▶ WORK TO COMPLETE
Write out all of the entries exactly as given.
══ EXERCISE DATA ══
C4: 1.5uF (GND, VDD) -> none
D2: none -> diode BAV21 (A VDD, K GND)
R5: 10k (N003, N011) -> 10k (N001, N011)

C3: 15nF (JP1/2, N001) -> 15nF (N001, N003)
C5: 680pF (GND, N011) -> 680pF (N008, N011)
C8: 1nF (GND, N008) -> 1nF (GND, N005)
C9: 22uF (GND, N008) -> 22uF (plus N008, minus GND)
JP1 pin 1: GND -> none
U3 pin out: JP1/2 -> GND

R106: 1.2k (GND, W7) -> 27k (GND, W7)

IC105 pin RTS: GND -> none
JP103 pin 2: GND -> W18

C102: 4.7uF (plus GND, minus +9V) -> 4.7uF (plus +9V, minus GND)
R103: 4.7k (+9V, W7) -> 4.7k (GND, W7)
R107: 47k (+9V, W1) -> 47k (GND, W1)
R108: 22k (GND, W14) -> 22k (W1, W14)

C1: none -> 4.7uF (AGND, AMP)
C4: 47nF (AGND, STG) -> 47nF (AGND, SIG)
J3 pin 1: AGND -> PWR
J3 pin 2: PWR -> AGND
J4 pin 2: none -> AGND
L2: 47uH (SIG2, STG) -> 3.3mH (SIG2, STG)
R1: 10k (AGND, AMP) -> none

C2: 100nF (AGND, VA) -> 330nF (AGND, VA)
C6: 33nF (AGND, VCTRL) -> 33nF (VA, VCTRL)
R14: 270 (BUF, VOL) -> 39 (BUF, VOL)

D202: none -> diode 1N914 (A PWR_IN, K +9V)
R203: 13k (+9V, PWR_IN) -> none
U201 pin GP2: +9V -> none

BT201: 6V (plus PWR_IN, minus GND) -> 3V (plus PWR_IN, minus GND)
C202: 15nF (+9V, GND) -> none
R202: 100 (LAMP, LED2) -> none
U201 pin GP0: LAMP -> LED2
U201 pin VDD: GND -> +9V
═══
▶ EXERCISE SOLUTION
C4: 1.5uF (GND, VDD) -> none
D2: none -> diode BAV21 (A VDD, K GND)
R5: 10k (N003, N011) -> 10k (N001, N011)

C3: 15nF (JP1/2, N001) -> 15nF (N001, N003)
C5: 680pF (GND, N011) -> 680pF (N008, N011)
C8: 1nF (GND, N008) -> 1nF (GND, N005)
C9: 22uF (GND, N008) -> 22uF (plus N008, minus GND)
JP1 pin 1: GND -> none
U3 pin out: JP1/2 -> GND

R106: 1.2k (GND, W7) -> 27k (GND, W7)

IC105 pin RTS: GND -> none
JP103 pin 2: GND -> W18

C102: 4.7uF (plus GND, minus +9V) -> 4.7uF (plus +9V, minus GND)
R103: 4.7k (+9V, W7) -> 4.7k (GND, W7)
R107: 47k (+9V, W1) -> 47k (GND, W1)
R108: 22k (GND, W14) -> 22k (W1, W14)

C1: none -> 4.7uF (AGND, AMP)
C4: 47nF (AGND, STG) -> 47nF (AGND, SIG)
J3 pin 1: AGND -> PWR
J3 pin 2: PWR -> AGND
J4 pin 2: none -> AGND
L2: 47uH (SIG2, STG) -> 3.3mH (SIG2, STG)
R1: 10k (AGND, AMP) -> none

C2: 100nF (AGND, VA) -> 330nF (AGND, VA)
C6: 33nF (AGND, VCTRL) -> 33nF (VA, VCTRL)
R14: 270 (BUF, VOL) -> 39 (BUF, VOL)

D202: none -> diode 1N914 (A PWR_IN, K +9V)
R203: 13k (+9V, PWR_IN) -> none
U201 pin GP2: +9V -> none

BT201: 6V (plus PWR_IN, minus GND) -> 3V (plus PWR_IN, minus GND)
C202: 15nF (+9V, GND) -> none
R202: 100 (LAMP, LED2) -> none
U201 pin GP0: LAMP -> LED2
U201 pin VDD: GND -> +9V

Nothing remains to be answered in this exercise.